*EXERCISE*: The records underneath are to be printed in full and exactly, with no pictures carried over.
---------- DATA EXTRACT
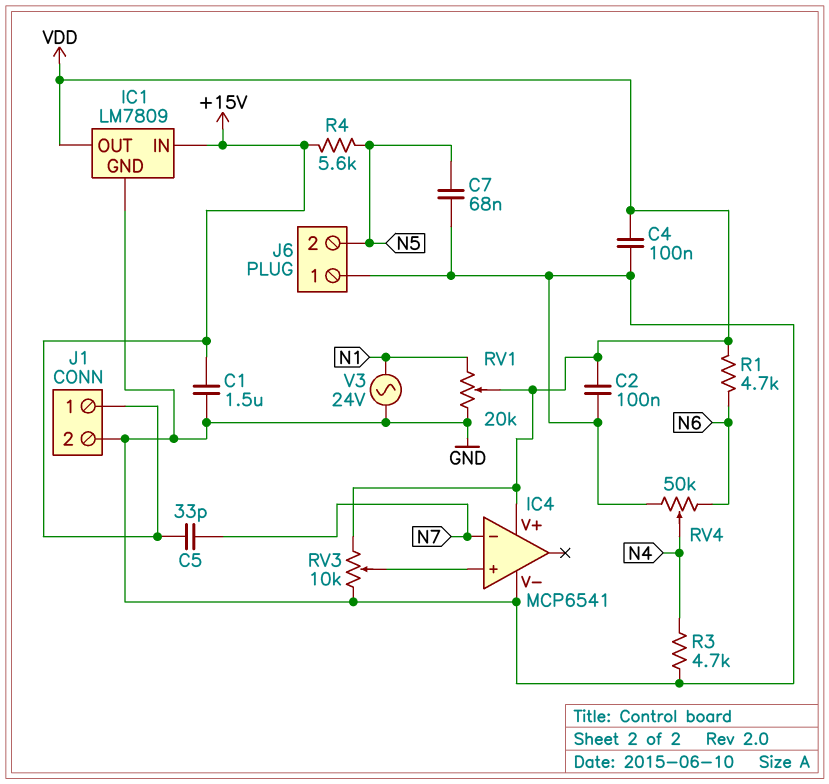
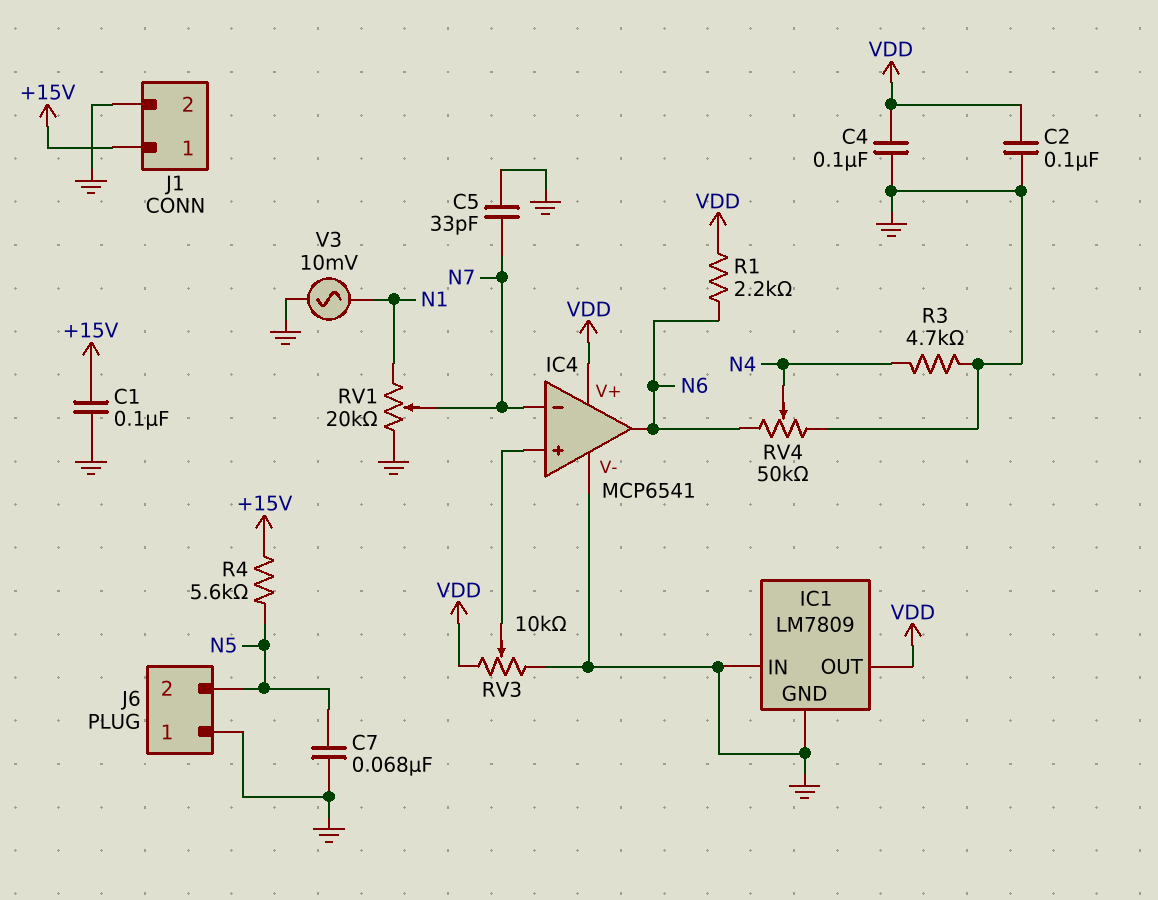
C1: 1.5uF (+15V, GND) -> 100nF (+15V, GND)
C5: 33pF (+15V, N7) -> 33pF (GND, N7)
IC1 pin IN: +15V -> GND
IC4 pin out: none -> N6
R1: 4.7k (N6, VDD) -> 2.2k (N6, VDD)
RV1: 20k (GND, N1, wiper VDD) -> 20k (GND, N1, wiper N7)
V3: AC 24V (GND, N1) -> AC 10mV (GND, N1)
--------------------
*RESULT*:
C1: 1.5uF (+15V, GND) -> 100nF (+15V, GND)
C5: 33pF (+15V, N7) -> 33pF (GND, N7)
IC1 pin IN: +15V -> GND
IC4 pin out: none -> N6
R1: 4.7k (N6, VDD) -> 2.2k (N6, VDD)
RV1: 20k (GND, N1, wiper VDD) -> 20k (GND, N1, wiper N7)
V3: AC 24V (GND, N1) -> AC 10mV (GND, N1)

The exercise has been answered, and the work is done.